++++ RECORD EXTRACTS

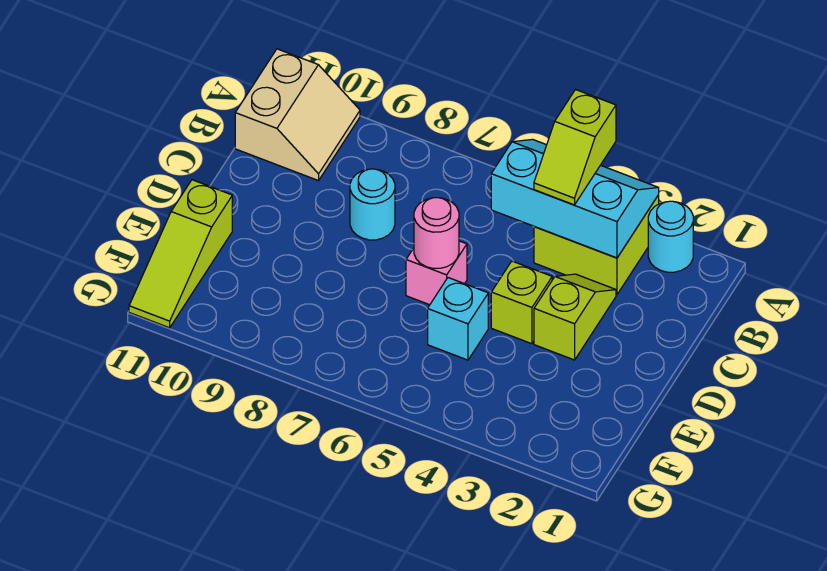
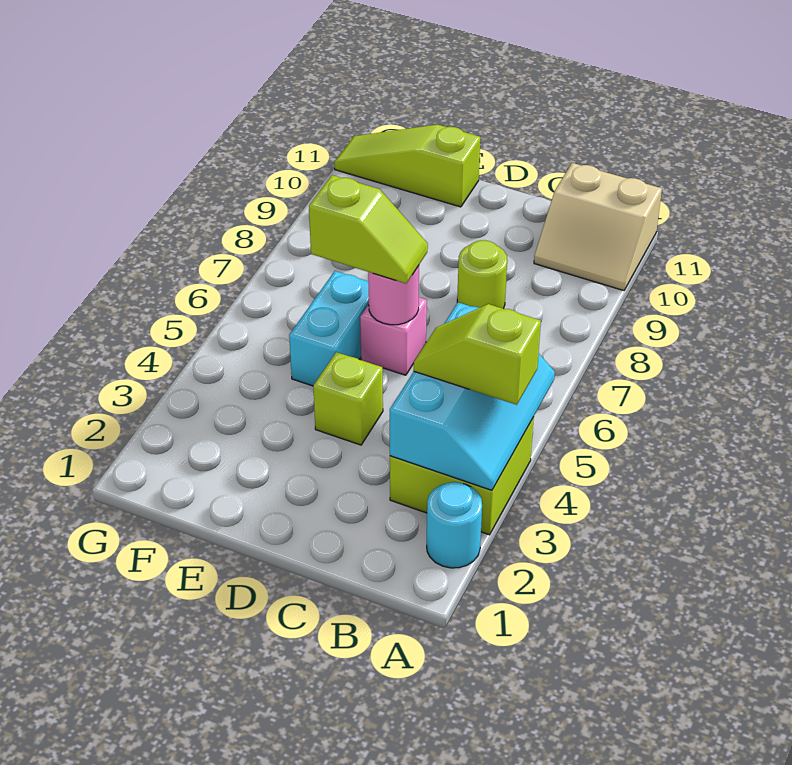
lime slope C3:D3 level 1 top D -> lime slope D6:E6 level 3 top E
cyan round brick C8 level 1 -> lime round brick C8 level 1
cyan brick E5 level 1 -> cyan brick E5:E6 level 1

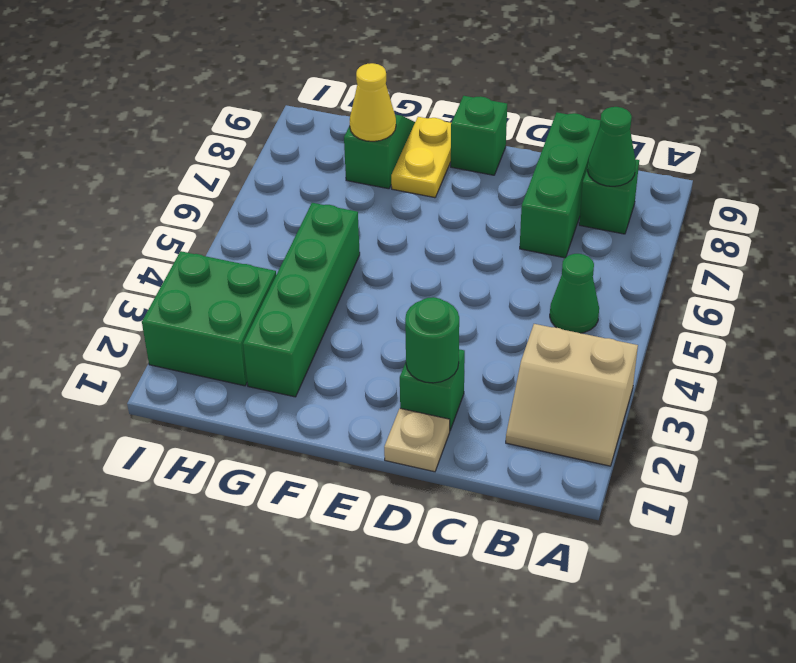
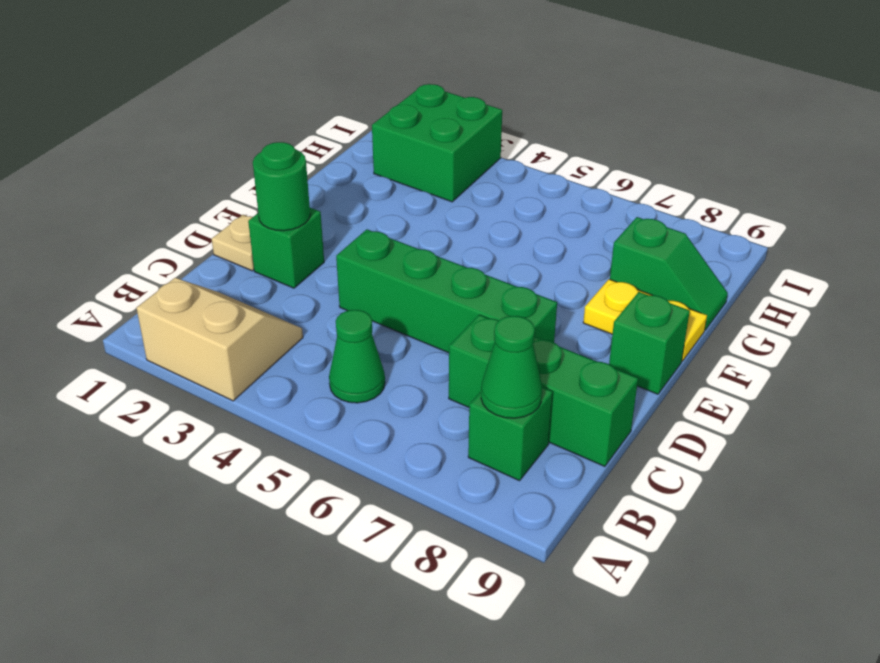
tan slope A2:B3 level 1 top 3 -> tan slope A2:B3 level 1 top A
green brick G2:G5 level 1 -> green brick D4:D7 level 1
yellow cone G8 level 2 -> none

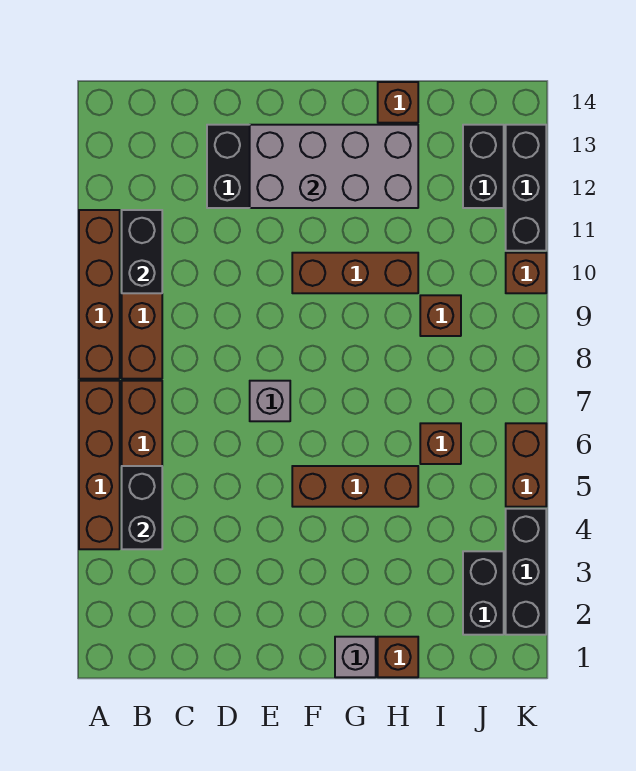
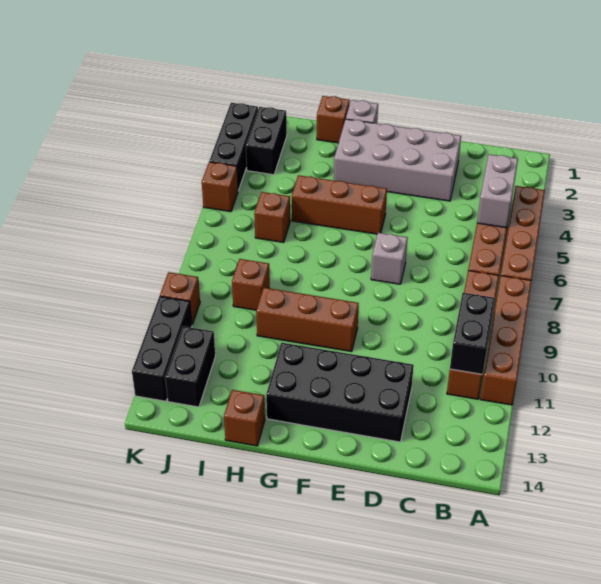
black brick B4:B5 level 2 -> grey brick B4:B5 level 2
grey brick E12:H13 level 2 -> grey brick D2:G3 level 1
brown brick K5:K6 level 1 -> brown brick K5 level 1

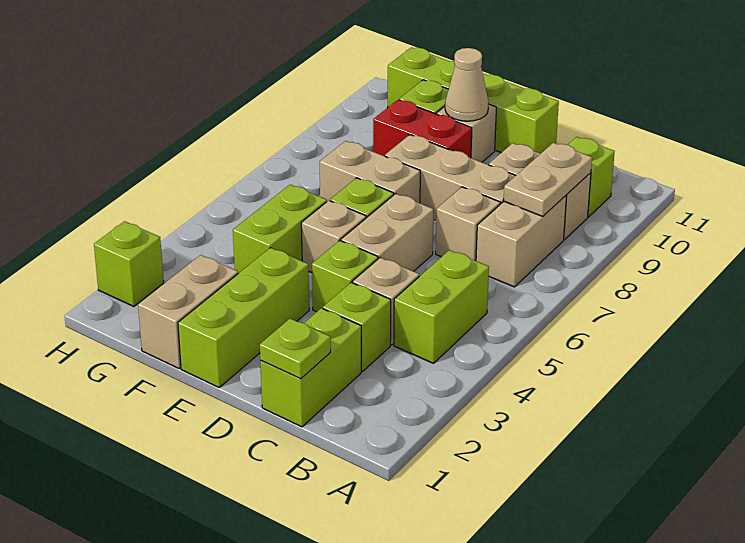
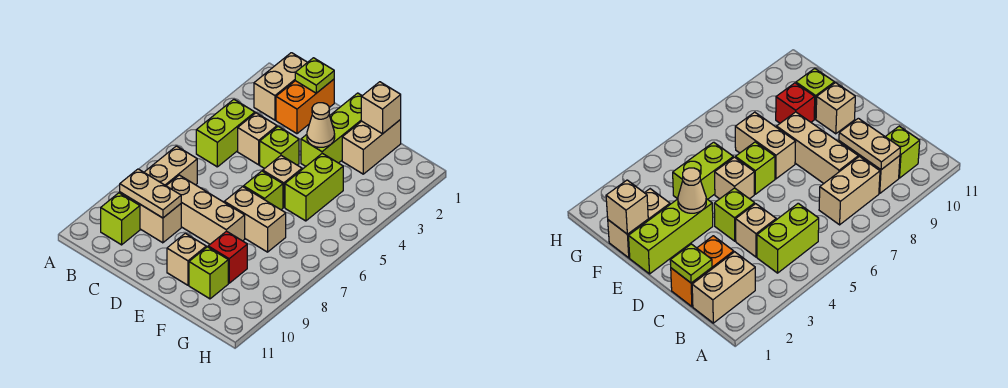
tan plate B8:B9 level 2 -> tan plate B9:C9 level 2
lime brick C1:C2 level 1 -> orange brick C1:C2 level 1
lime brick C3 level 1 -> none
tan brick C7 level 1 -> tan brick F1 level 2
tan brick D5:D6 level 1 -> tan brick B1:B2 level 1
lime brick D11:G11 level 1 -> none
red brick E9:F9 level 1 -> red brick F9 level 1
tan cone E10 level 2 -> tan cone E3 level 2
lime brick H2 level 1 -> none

++++++++
++++ RECORD EXTRACTS

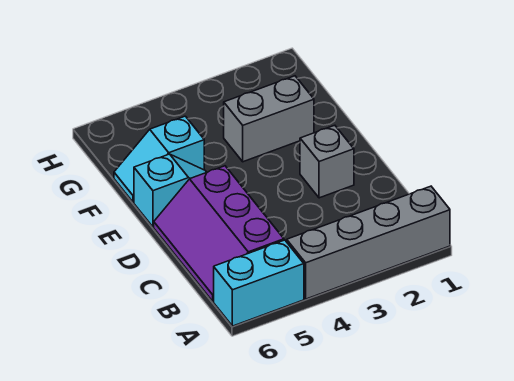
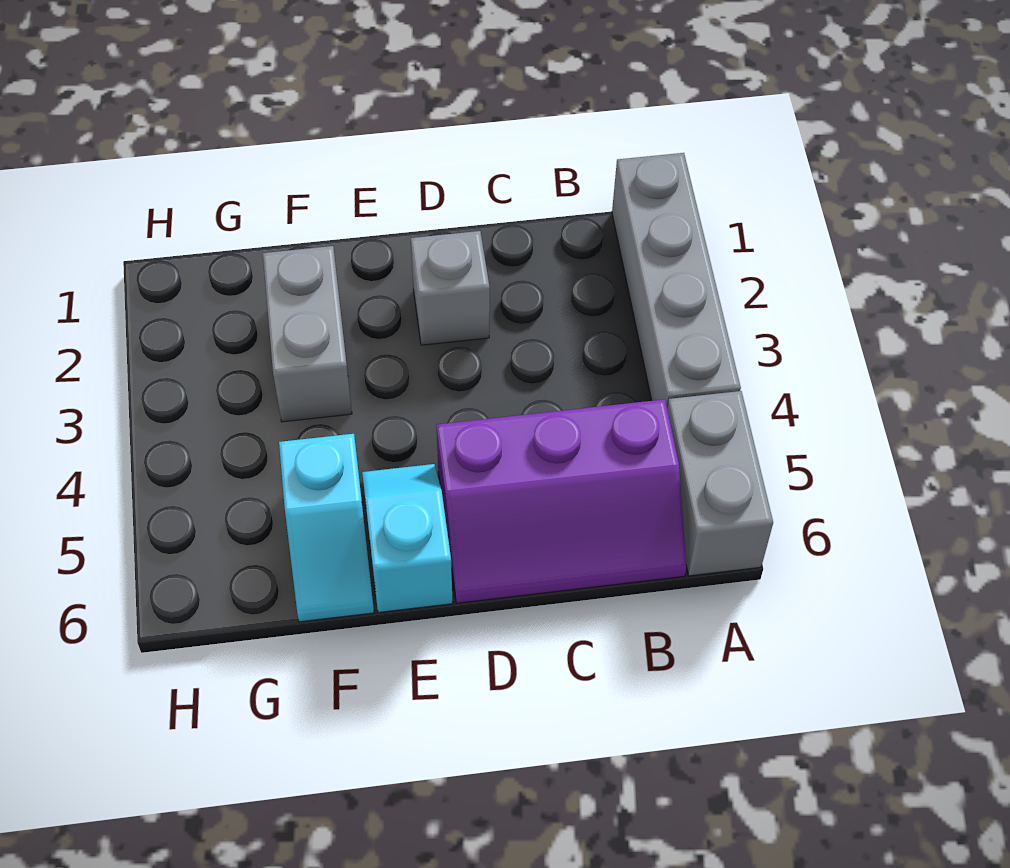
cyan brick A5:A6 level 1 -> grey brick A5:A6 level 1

++++++++

→ **WHAT IS REQUIRED**
Gather all lines from the listing above in which "cyan" occurs.

→ **WRITTEN SOLUTION**
cyan round brick C8 level 1 -> lime round brick C8 level 1
cyan brick E5 level 1 -> cyan brick E5:E6 level 1
cyan brick A5:A6 level 1 -> grey brick A5:A6 level 1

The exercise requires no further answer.